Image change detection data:
..........

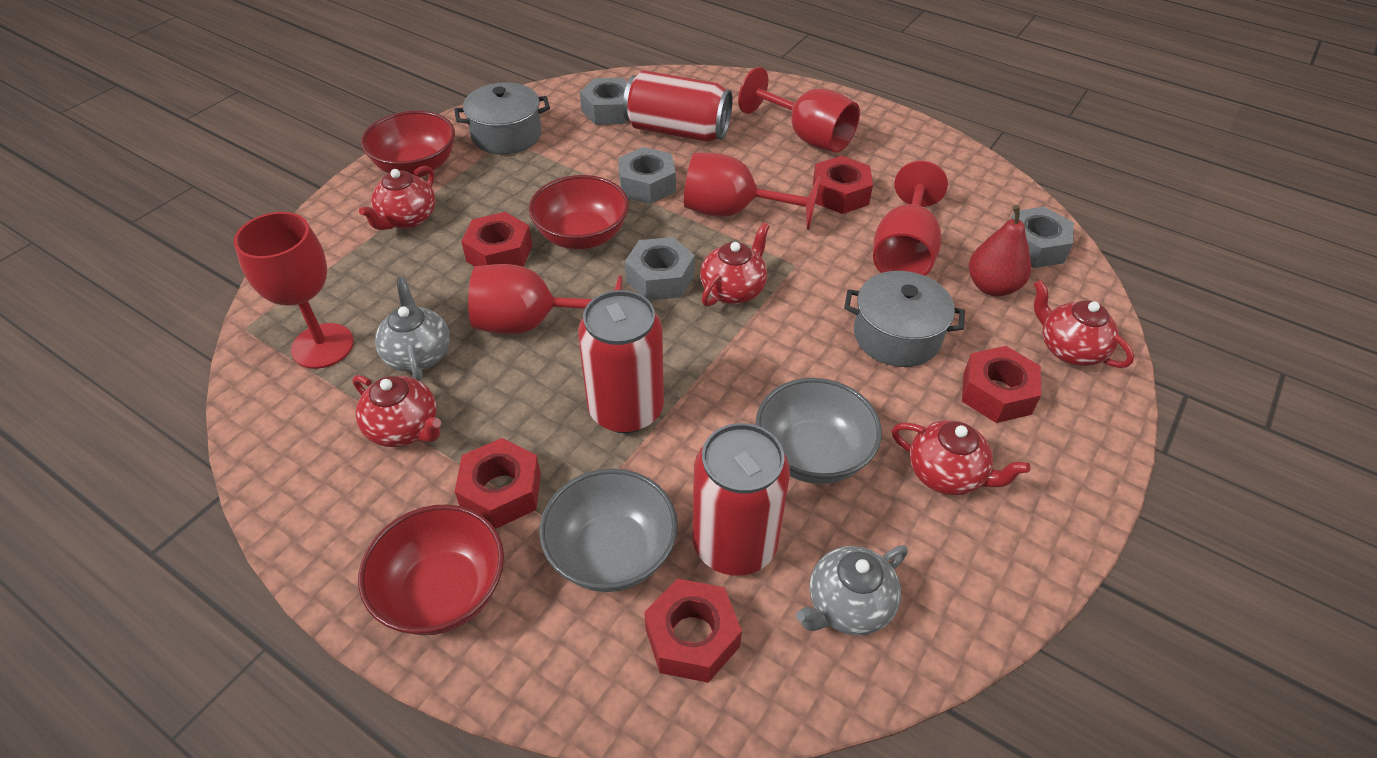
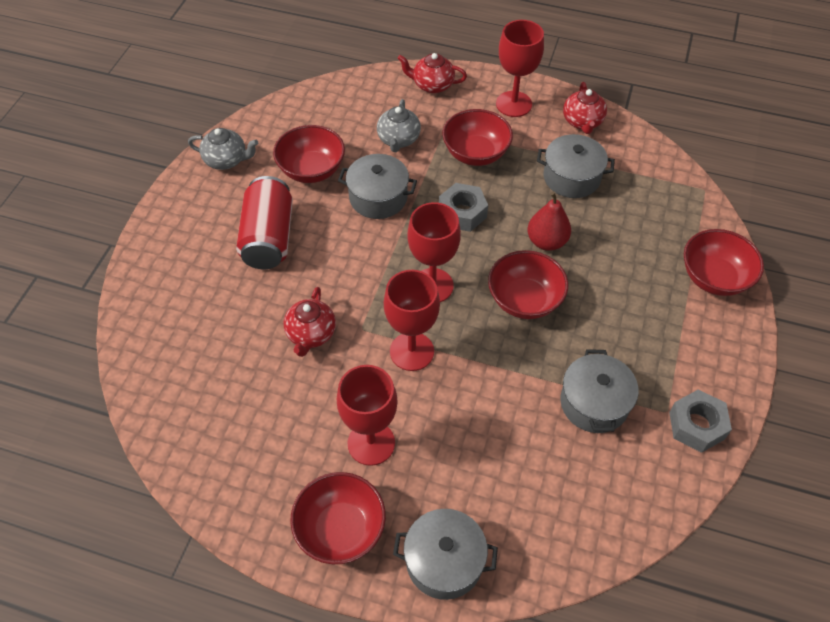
grey bowl: 2 -> 0
grey nut: 4 -> 2
grey pot: 2 -> 4
red bowl: 3 -> 5
red can: 3 -> 1
red goblet: 5 -> 4
red nut: 5 -> 0
red teapot: 5 -> 3

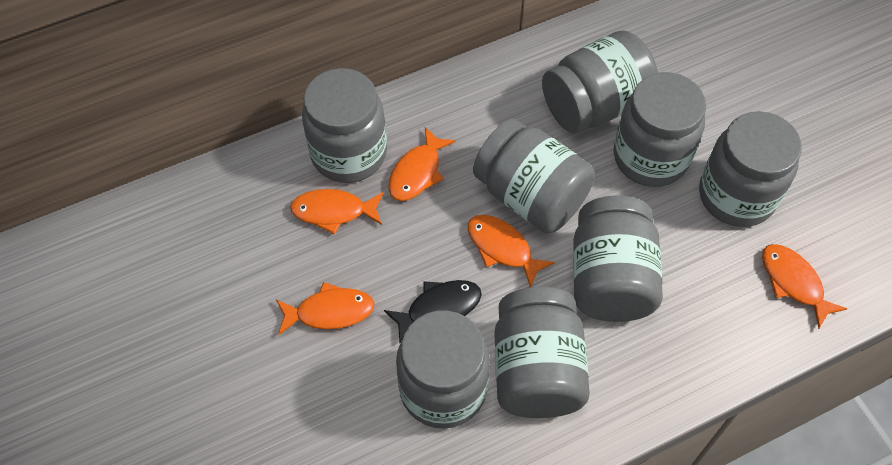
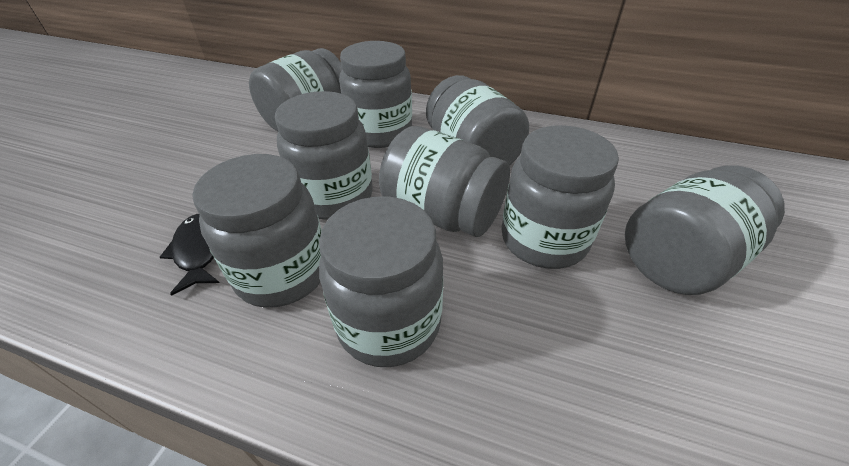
grey jar: 8 -> 9
orange fish: 5 -> 0

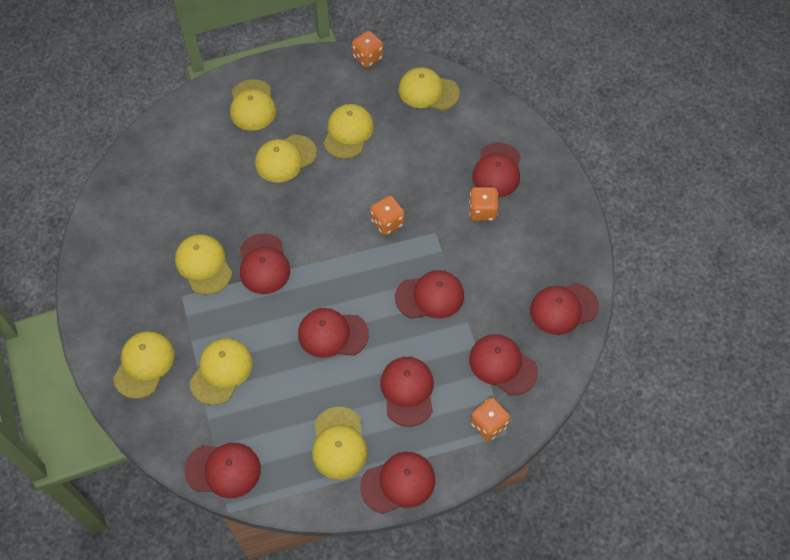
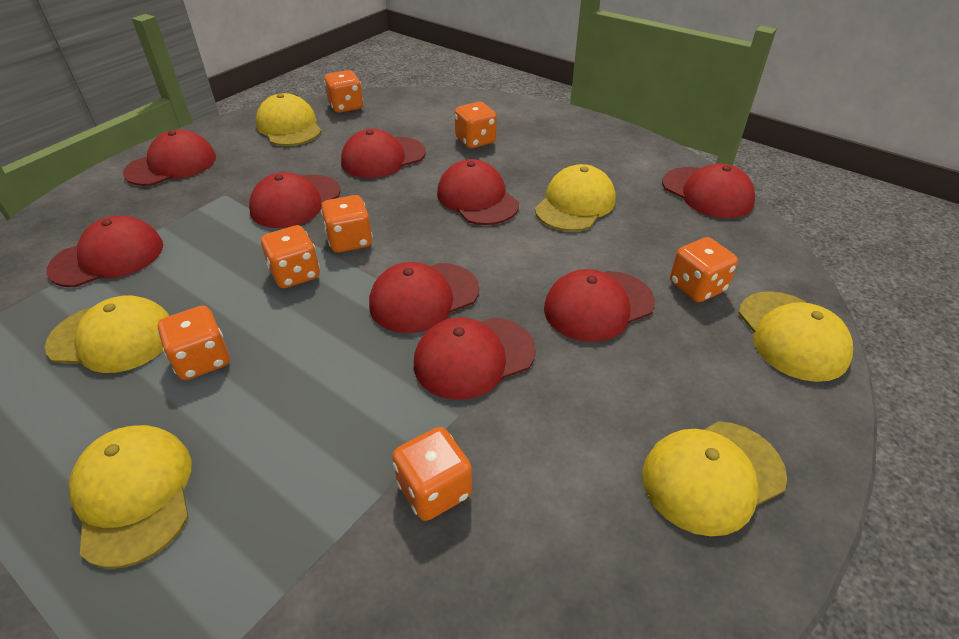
orange dice: 4 -> 7
yellow cap: 8 -> 6

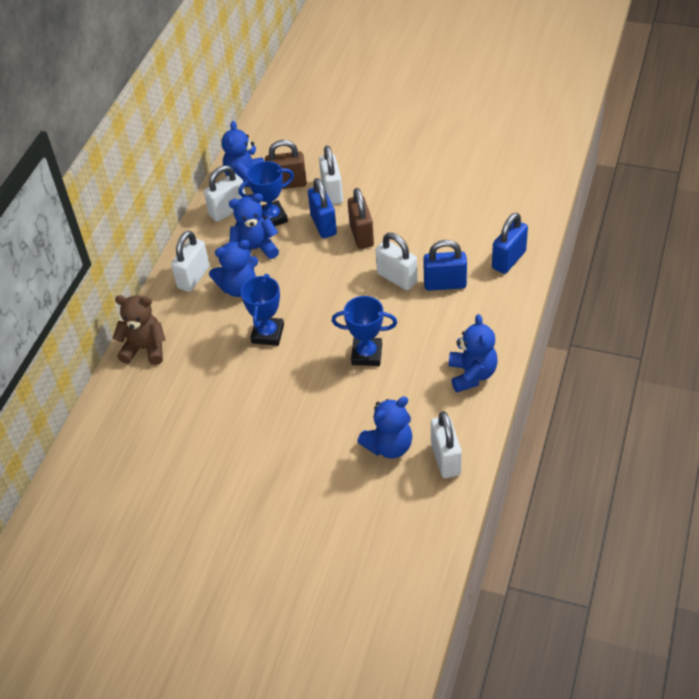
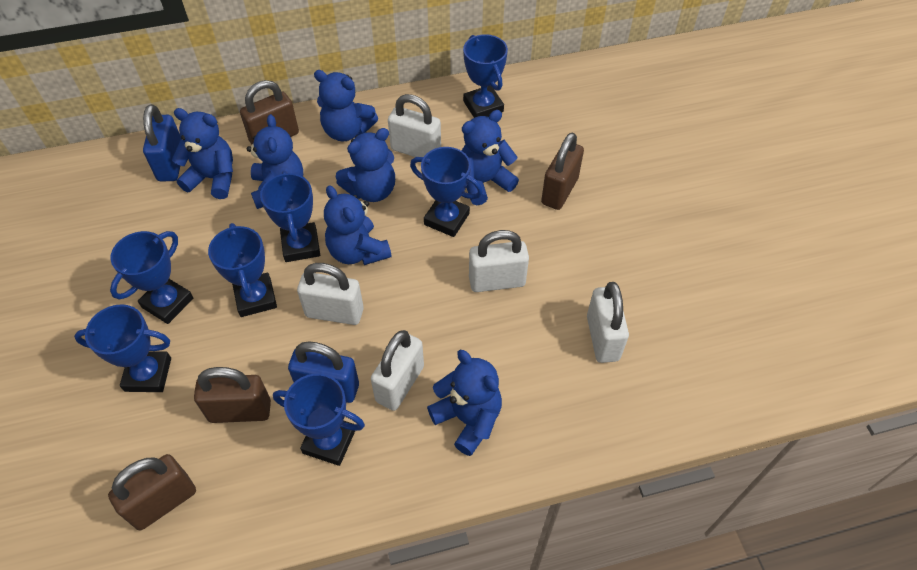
blue padlock: 3 -> 2
blue teddy bear: 5 -> 7
blue trophy: 3 -> 7
brown padlock: 2 -> 4
brown teddy bear: 1 -> 0

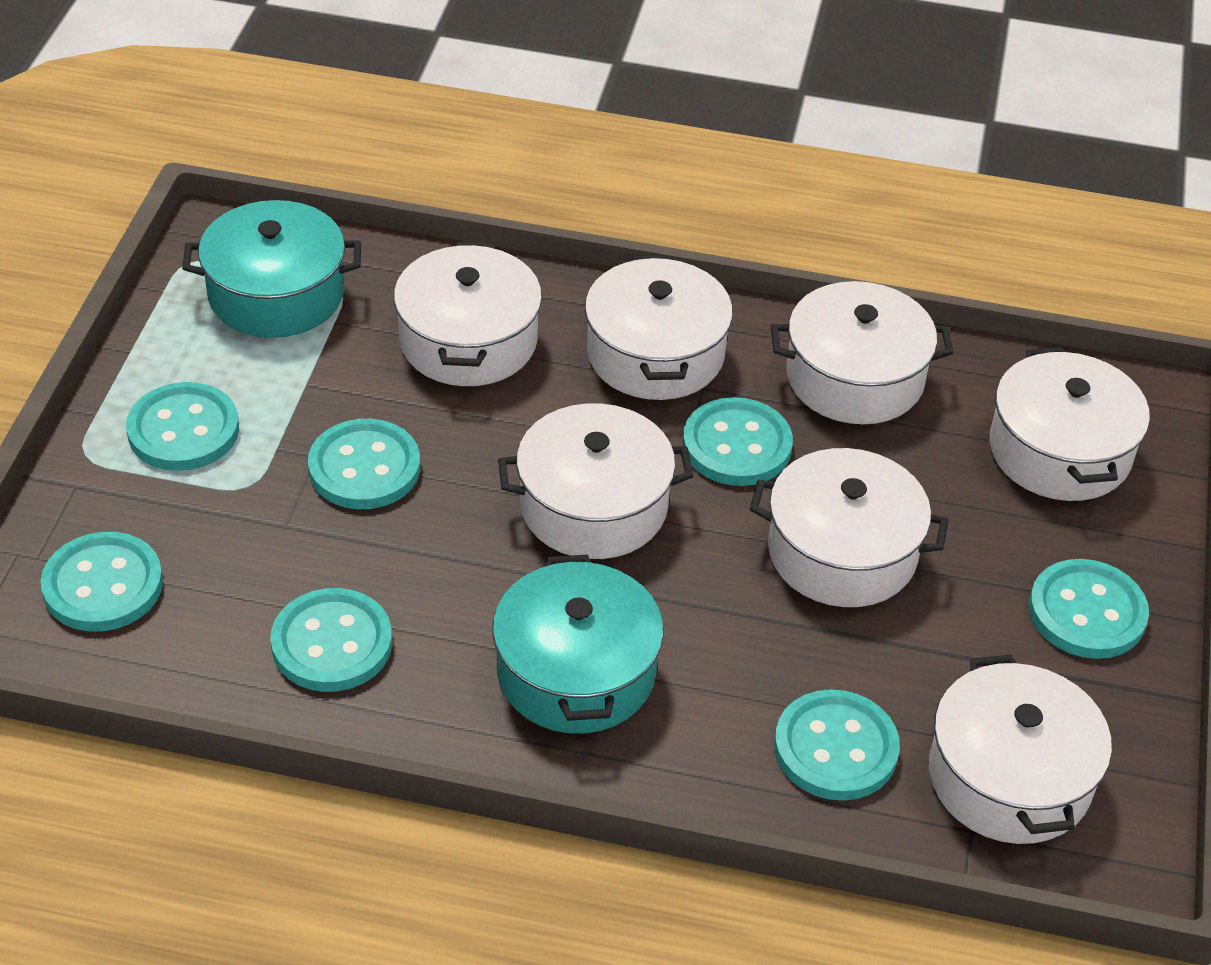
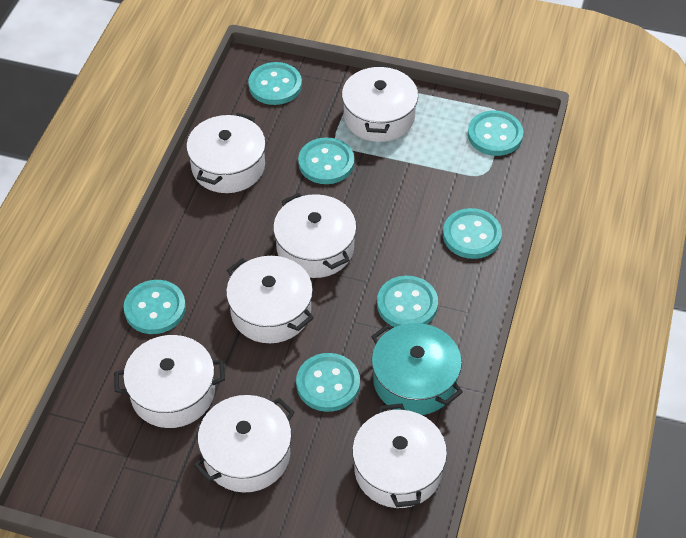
turquoise pot: 2 -> 1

..........

§ **What the task requires**
Beginning with the line that contains "grey jar: 8 -> 9" and ending with the last line of the entries above, repeat each line exactly, but not the pictures.

§ **Response to the exercise**
grey jar: 8 -> 9
orange fish: 5 -> 0

orange dice: 4 -> 7
yellow cap: 8 -> 6

blue padlock: 3 -> 2
blue teddy bear: 5 -> 7
blue trophy: 3 -> 7
brown padlock: 2 -> 4
brown teddy bear: 1 -> 0

turquoise pot: 2 -> 1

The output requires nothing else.